___ Data for analysis

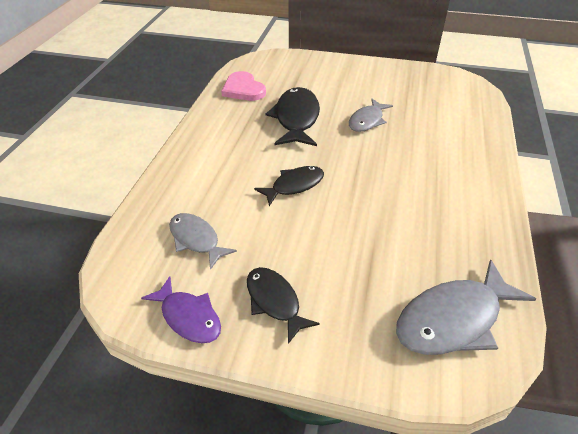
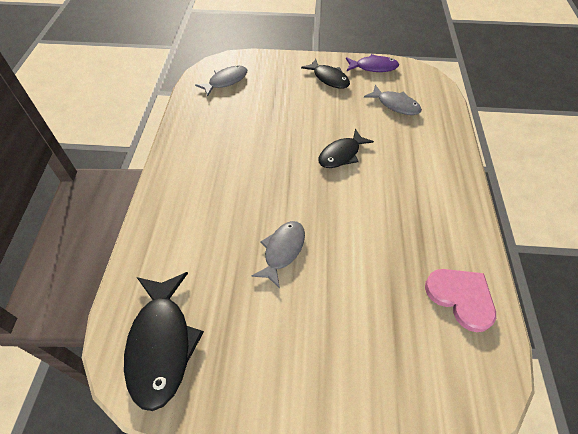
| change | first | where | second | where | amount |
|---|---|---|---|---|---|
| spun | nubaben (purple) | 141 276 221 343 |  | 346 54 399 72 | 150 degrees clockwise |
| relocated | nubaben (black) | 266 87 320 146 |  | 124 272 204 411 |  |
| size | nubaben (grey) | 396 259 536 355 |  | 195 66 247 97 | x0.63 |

______

> Work request: Would you output the lines from the one that contains "degrees clockwise |" to the end of the data, both ends included, exactly as they appear?

> Answer to the exercise:
| spun | nubaben (purple) | 141 276 221 343 |  | 346 54 399 72 | 150 degrees clockwise |
| relocated | nubaben (black) | 266 87 320 146 |  | 124 272 204 411 |  |
| size | nubaben (grey) | 396 259 536 355 |  | 195 66 247 97 | x0.63 |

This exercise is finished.